§ **Your objective**: The records that follow are to be repeated exactly, without any pictures.
== Material for the task
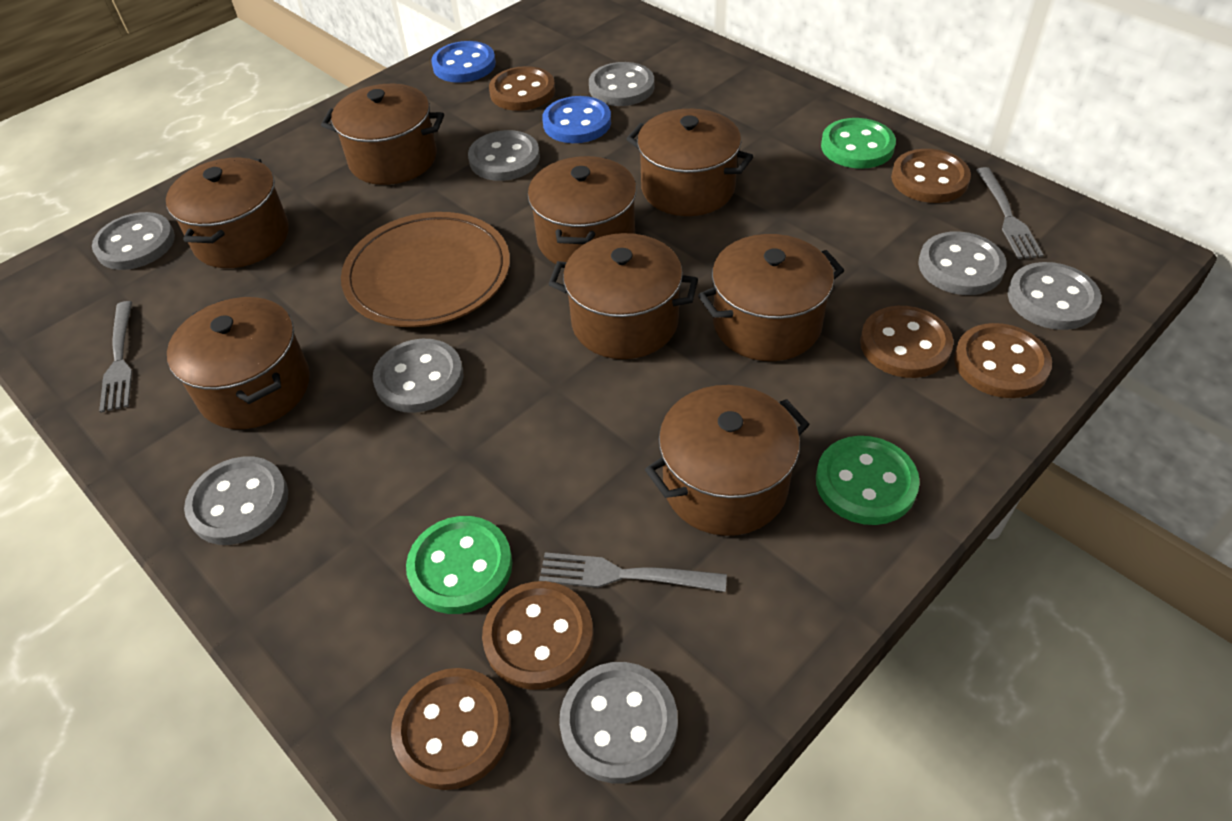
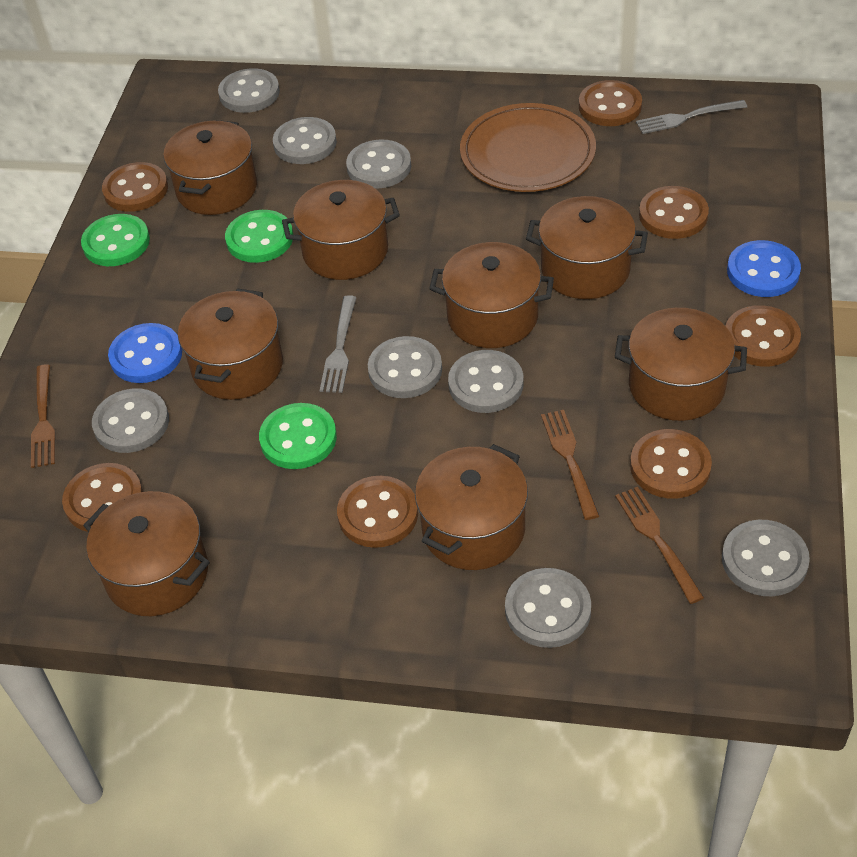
brown button: 6 -> 7
brown fork: 0 -> 3
grey fork: 3 -> 2

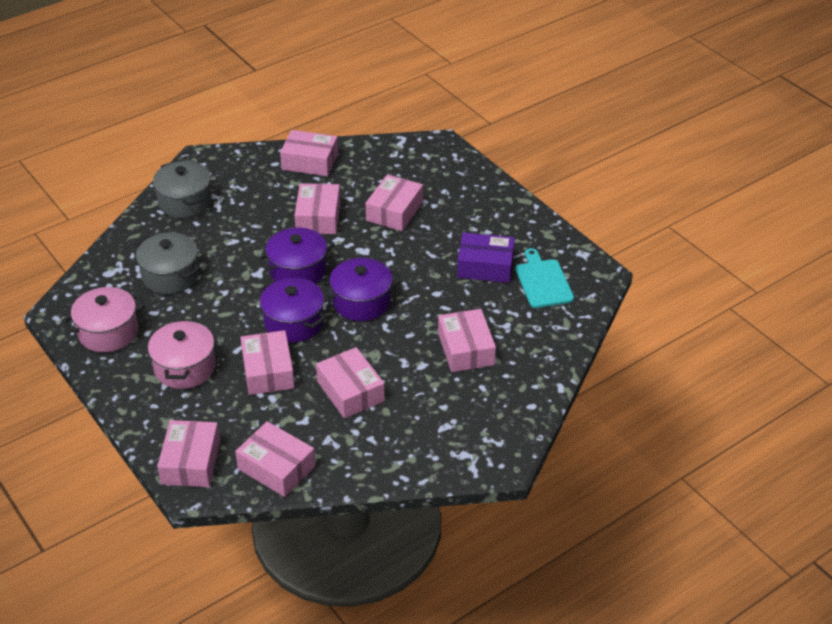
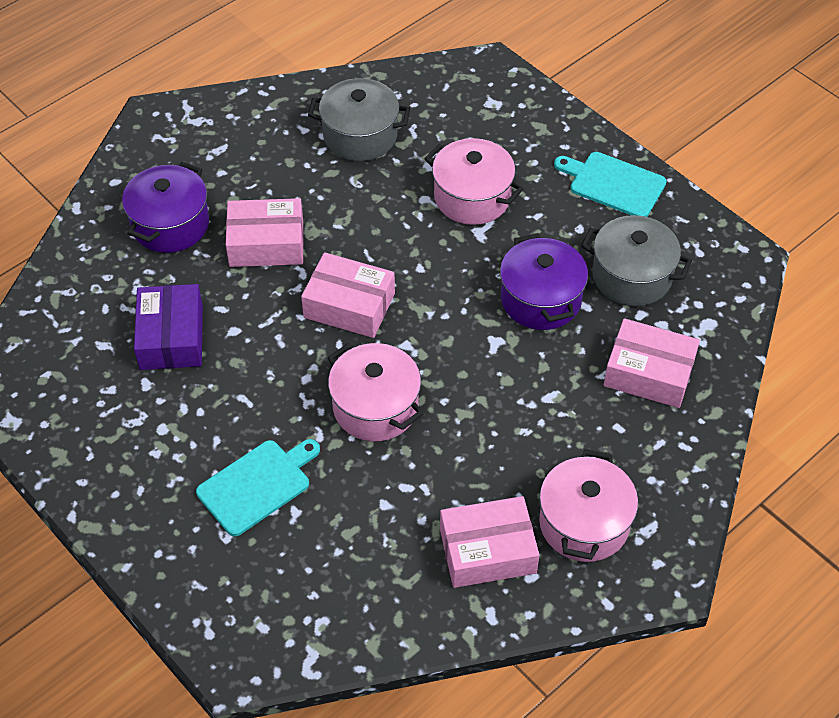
pink box: 8 -> 4
pink pot: 2 -> 3
purple pot: 3 -> 2
turquoise cutting board: 1 -> 2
====
§ **Solution for this task**:
brown button: 6 -> 7
brown fork: 0 -> 3
grey fork: 3 -> 2

pink box: 8 -> 4
pink pot: 2 -> 3
purple pot: 3 -> 2
turquoise cutting board: 1 -> 2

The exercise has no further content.